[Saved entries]
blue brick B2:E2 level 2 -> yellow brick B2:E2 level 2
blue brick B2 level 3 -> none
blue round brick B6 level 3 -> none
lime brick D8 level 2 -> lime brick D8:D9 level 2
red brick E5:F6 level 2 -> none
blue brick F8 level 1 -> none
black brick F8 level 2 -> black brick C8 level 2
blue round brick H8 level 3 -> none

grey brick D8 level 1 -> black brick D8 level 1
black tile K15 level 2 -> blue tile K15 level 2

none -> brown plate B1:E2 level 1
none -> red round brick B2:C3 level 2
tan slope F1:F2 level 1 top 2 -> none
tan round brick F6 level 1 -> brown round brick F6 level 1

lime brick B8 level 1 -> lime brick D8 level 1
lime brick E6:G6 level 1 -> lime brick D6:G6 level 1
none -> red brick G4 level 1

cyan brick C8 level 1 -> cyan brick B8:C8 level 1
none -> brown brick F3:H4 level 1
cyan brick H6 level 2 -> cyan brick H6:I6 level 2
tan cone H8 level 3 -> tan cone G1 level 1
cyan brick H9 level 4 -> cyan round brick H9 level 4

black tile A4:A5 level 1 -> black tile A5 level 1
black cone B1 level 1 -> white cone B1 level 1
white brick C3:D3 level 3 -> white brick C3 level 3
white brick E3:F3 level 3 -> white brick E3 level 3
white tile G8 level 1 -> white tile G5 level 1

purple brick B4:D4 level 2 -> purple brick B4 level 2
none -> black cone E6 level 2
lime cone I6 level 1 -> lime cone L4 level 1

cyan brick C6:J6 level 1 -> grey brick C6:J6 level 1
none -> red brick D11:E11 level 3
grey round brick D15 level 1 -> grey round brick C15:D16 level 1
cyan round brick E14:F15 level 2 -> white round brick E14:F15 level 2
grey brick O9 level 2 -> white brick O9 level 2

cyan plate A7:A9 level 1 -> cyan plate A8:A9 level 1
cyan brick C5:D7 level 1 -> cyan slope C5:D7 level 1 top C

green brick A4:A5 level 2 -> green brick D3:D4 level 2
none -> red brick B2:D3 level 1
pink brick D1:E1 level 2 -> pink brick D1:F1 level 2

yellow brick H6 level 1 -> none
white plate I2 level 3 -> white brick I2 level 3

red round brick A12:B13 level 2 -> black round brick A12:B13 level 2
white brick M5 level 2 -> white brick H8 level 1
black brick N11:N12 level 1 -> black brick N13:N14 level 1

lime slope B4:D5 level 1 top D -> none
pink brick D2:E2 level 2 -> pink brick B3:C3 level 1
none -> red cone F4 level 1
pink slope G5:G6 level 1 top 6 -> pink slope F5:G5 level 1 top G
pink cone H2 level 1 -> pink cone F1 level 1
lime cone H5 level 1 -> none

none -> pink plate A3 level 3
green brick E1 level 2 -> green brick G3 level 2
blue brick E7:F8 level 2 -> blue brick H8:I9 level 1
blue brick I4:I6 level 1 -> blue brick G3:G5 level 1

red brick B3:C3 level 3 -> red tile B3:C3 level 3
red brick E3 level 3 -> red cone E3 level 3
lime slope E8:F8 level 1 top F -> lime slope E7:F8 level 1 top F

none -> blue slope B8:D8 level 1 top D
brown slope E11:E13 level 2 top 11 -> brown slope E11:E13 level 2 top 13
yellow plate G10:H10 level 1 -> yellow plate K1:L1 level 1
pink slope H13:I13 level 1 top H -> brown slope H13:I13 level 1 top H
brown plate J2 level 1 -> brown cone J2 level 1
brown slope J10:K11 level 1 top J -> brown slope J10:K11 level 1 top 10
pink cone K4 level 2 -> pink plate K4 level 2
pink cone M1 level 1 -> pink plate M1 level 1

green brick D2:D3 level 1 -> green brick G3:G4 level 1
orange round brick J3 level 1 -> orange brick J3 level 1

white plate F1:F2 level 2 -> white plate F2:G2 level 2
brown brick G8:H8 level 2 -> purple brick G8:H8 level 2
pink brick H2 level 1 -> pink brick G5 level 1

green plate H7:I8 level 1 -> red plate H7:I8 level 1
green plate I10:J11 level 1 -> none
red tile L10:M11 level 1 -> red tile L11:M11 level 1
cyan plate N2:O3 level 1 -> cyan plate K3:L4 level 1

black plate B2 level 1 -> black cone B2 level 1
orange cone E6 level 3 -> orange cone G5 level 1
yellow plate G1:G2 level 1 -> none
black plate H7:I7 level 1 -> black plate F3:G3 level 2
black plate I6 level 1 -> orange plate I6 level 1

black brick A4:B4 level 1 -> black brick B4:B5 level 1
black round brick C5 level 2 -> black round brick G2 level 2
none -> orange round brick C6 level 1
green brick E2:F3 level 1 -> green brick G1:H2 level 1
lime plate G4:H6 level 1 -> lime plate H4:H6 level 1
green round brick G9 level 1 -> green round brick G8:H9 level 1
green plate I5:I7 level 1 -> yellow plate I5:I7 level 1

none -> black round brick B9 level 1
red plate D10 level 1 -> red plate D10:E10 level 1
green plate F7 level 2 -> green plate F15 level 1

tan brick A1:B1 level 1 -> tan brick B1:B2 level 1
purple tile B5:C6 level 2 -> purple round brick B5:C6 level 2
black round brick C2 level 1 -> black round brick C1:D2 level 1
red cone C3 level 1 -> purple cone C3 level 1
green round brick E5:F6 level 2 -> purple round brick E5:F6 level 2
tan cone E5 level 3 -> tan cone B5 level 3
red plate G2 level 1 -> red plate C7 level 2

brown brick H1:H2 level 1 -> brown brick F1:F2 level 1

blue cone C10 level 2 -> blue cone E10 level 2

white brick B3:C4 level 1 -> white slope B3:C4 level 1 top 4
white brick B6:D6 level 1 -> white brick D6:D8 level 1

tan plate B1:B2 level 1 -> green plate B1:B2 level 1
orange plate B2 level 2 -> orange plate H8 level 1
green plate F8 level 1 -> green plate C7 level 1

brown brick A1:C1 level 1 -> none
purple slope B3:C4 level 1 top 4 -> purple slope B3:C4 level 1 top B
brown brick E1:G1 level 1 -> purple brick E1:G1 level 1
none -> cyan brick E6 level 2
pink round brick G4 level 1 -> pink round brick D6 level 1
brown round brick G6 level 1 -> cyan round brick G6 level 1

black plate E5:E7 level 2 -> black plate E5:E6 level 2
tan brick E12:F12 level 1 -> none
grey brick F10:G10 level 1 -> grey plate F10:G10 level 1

(What is needed): Transcribe verbatim. Cover the lines from the first line of the entries above to the line containing "none -> red round brick B2:C3 level 2", inclusive.

(The completed task):
blue brick B2:E2 level 2 -> yellow brick B2:E2 level 2
blue brick B2 level 3 -> none
blue round brick B6 level 3 -> none
lime brick D8 level 2 -> lime brick D8:D9 level 2
red brick E5:F6 level 2 -> none
blue brick F8 level 1 -> none
black brick F8 level 2 -> black brick C8 level 2
blue round brick H8 level 3 -> none

grey brick D8 level 1 -> black brick D8 level 1
black tile K15 level 2 -> blue tile K15 level 2

none -> brown plate B1:E2 level 1
none -> red round brick B2:C3 level 2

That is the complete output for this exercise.